INSTRUCTIONS TO FOLLOW: Below are records with pictures; copy word for word only the lines between the line with "blue brick F4:G5 level 3 -> none" and the line with "tan cone G8 level 2 -> tan cone E2 level 2", inclusive, and drop the pictures.

ENTRIES SHOWN:

****

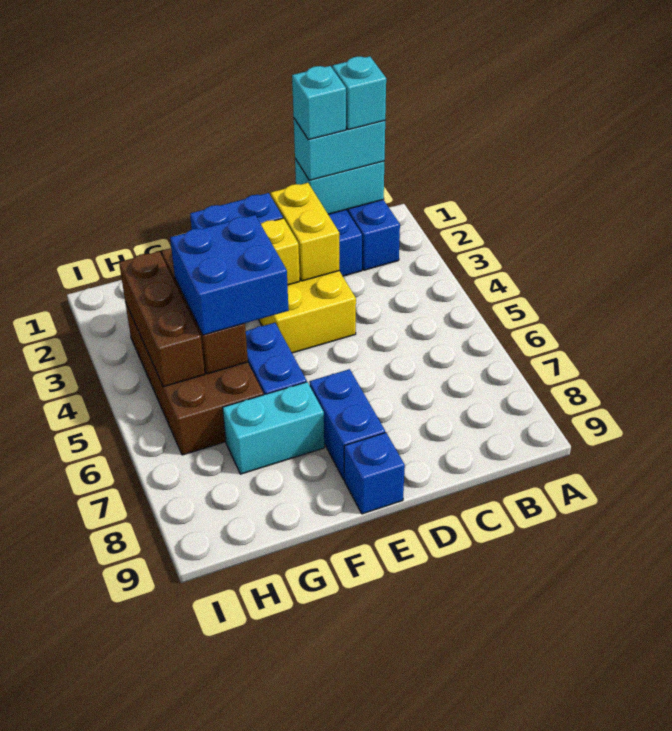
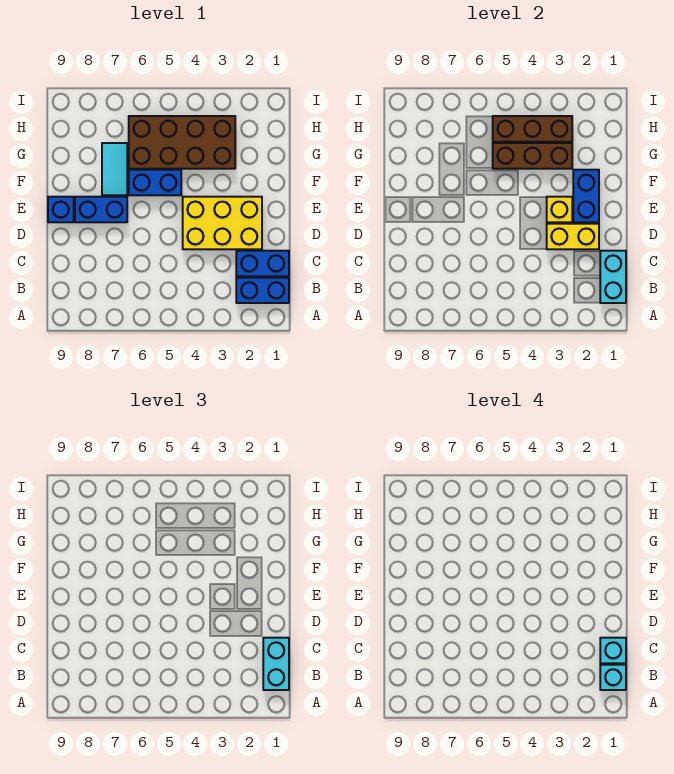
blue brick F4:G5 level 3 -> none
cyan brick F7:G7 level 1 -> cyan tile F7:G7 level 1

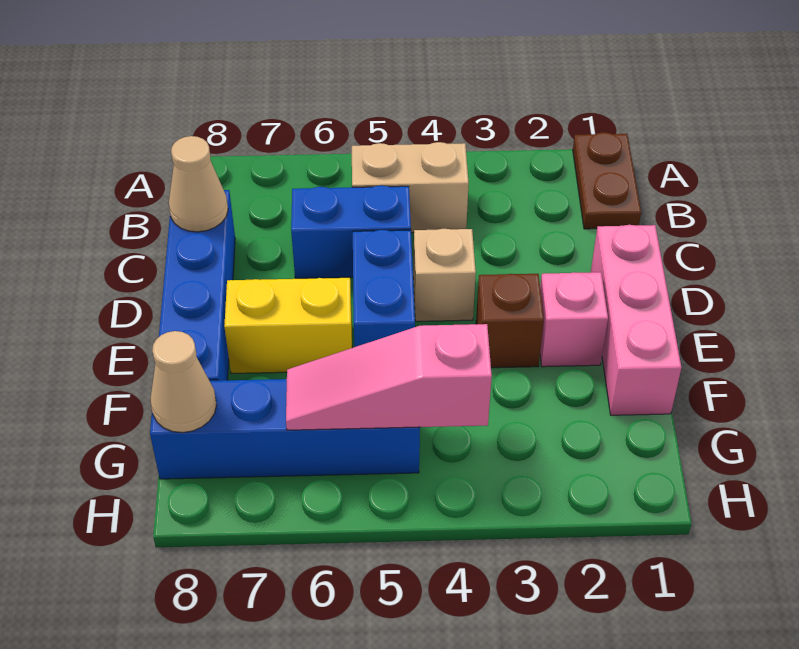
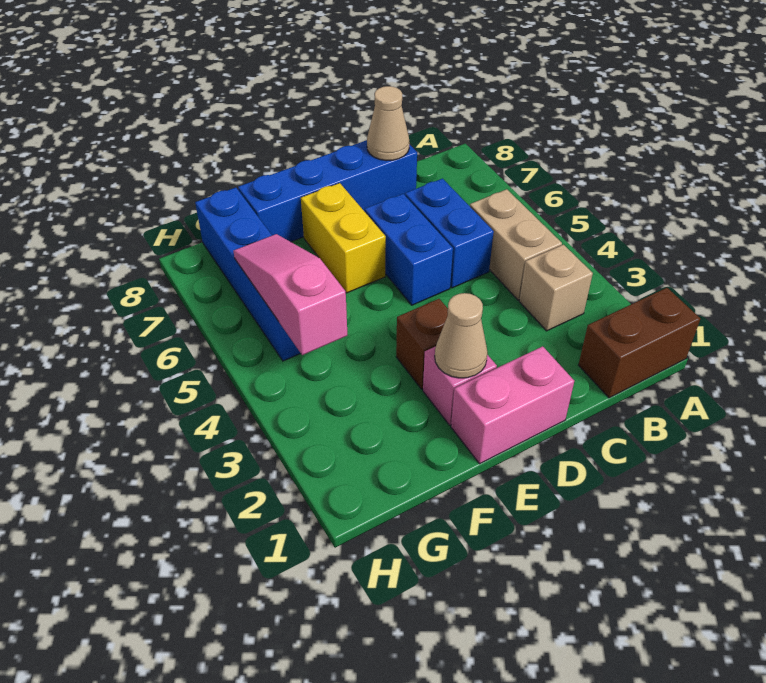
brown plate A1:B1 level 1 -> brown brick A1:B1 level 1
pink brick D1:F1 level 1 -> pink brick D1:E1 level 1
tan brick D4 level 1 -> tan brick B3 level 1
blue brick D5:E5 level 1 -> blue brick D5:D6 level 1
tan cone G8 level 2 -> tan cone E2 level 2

****

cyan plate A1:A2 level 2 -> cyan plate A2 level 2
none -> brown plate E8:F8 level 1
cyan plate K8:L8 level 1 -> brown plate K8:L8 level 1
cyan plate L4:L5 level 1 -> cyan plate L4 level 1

****

RESPONSE:
blue brick F4:G5 level 3 -> none
cyan brick F7:G7 level 1 -> cyan tile F7:G7 level 1

brown plate A1:B1 level 1 -> brown brick A1:B1 level 1
pink brick D1:F1 level 1 -> pink brick D1:E1 level 1
tan brick D4 level 1 -> tan brick B3 level 1
blue brick D5:E5 level 1 -> blue brick D5:D6 level 1
tan cone G8 level 2 -> tan cone E2 level 2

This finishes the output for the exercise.